**WHAT THE TASK REQUIRES:** The full listing, excluding its pictures, should be printed exactly as it stands.

**INPUT:**
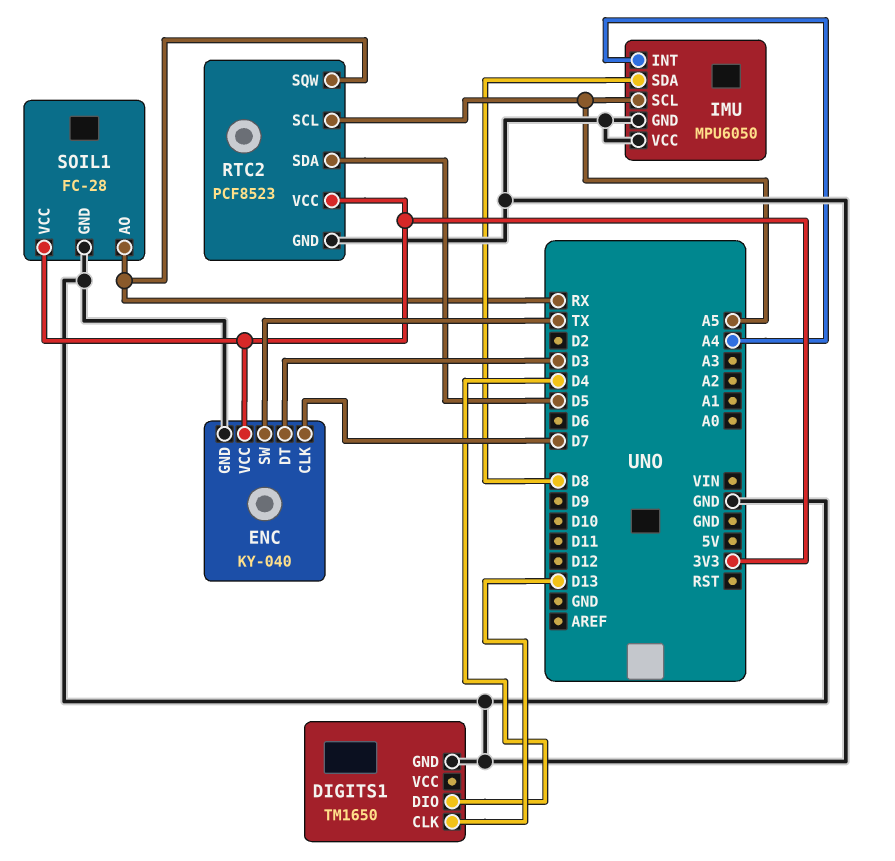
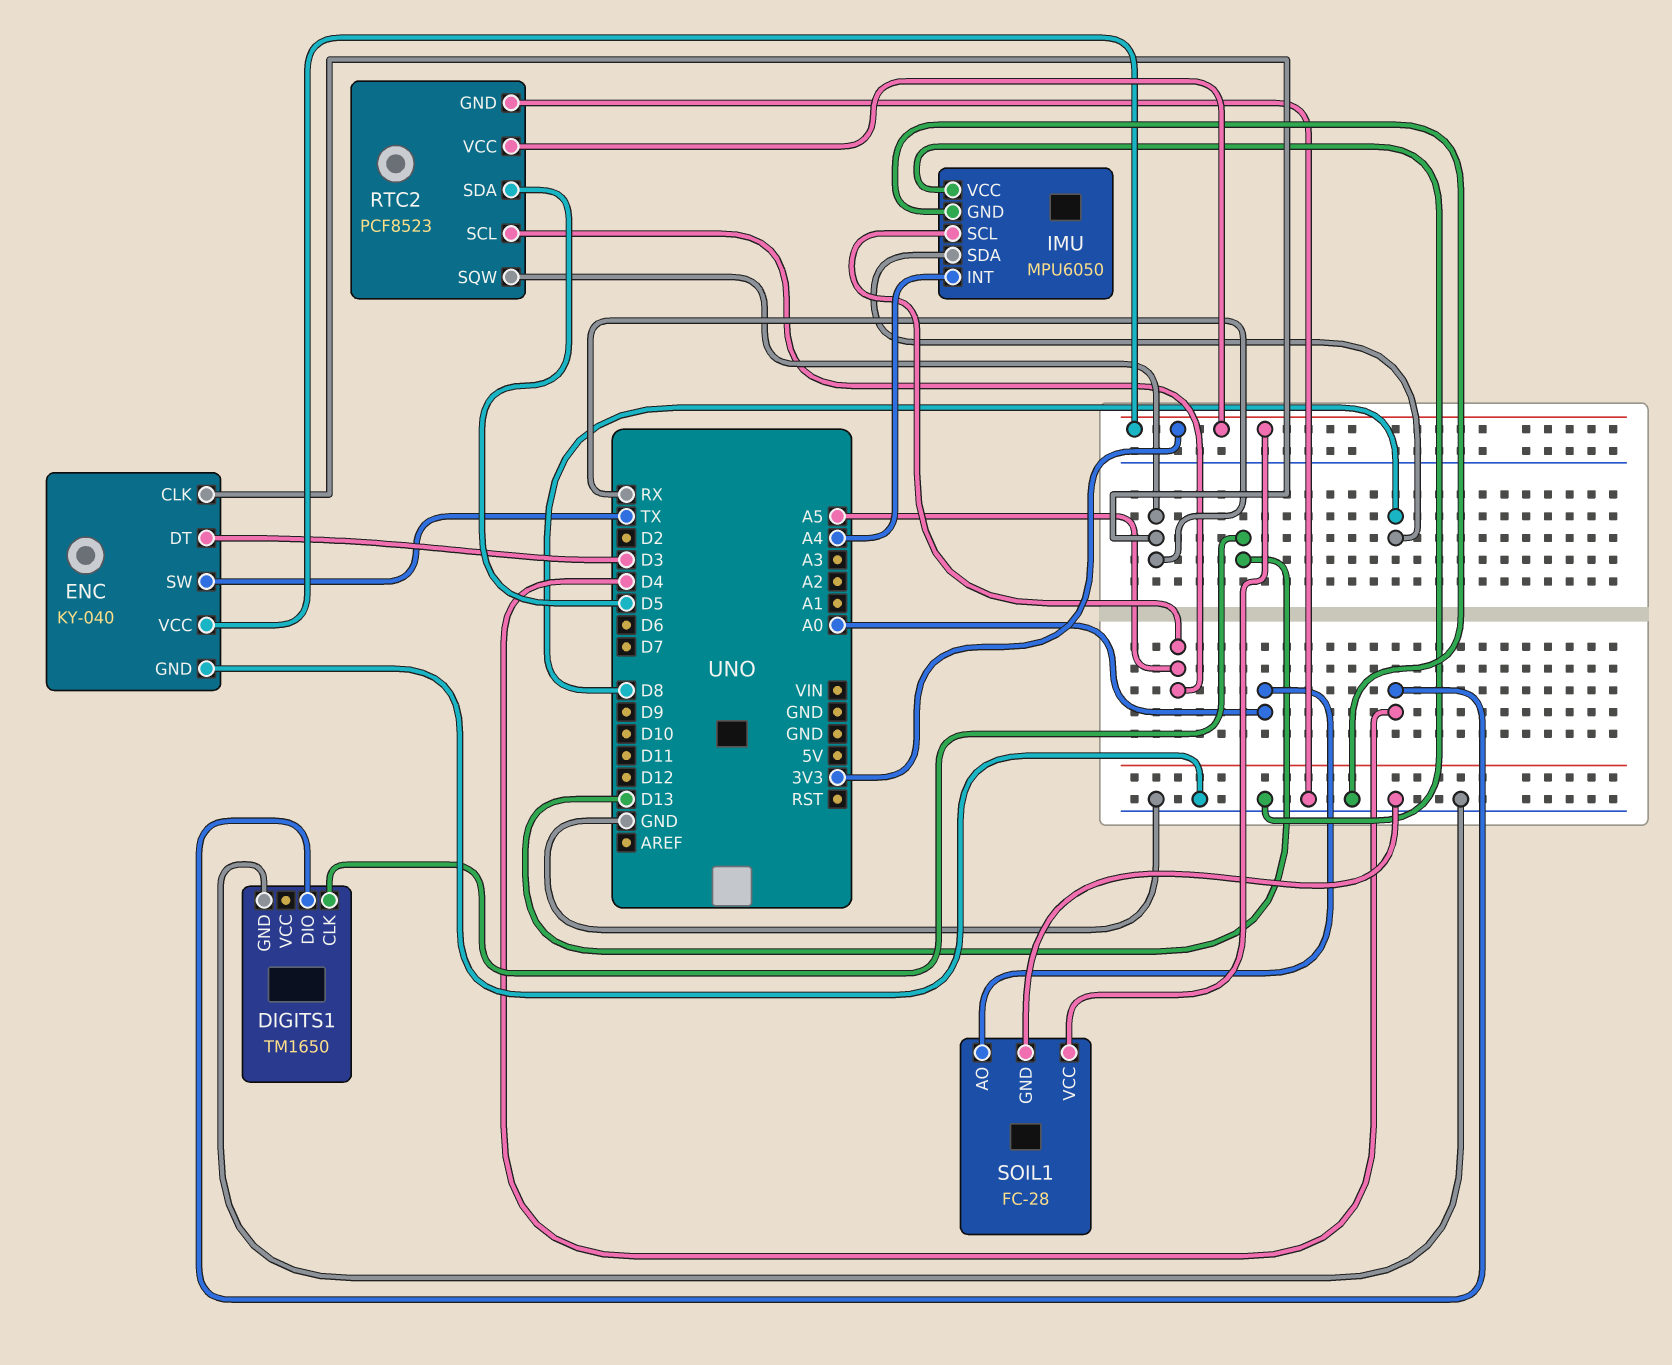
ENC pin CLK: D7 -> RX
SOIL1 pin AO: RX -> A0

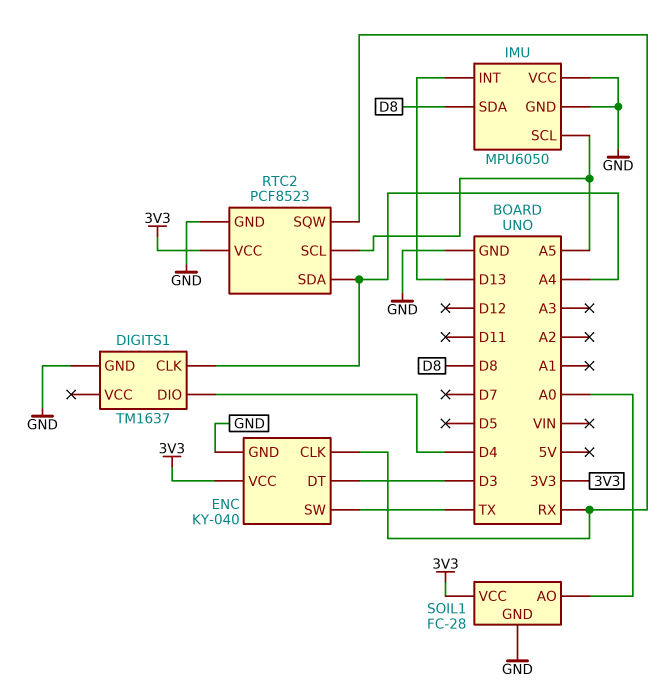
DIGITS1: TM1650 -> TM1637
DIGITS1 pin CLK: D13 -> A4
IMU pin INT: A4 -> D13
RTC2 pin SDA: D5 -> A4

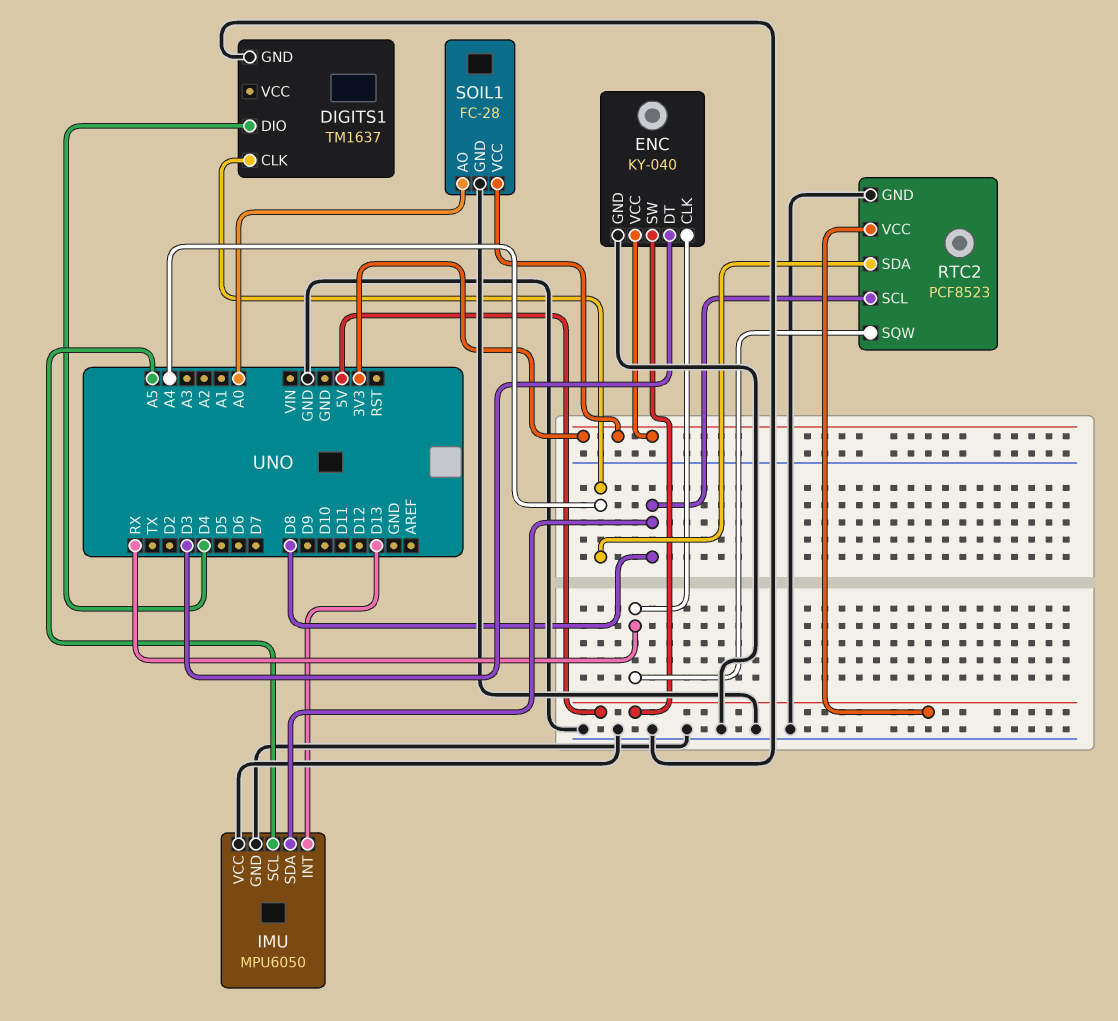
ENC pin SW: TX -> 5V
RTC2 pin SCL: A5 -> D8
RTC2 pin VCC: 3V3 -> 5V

**YOUR RESPONSE:**
ENC pin CLK: D7 -> RX
SOIL1 pin AO: RX -> A0

DIGITS1: TM1650 -> TM1637
DIGITS1 pin CLK: D13 -> A4
IMU pin INT: A4 -> D13
RTC2 pin SDA: D5 -> A4

ENC pin SW: TX -> 5V
RTC2 pin SCL: A5 -> D8
RTC2 pin VCC: 3V3 -> 5V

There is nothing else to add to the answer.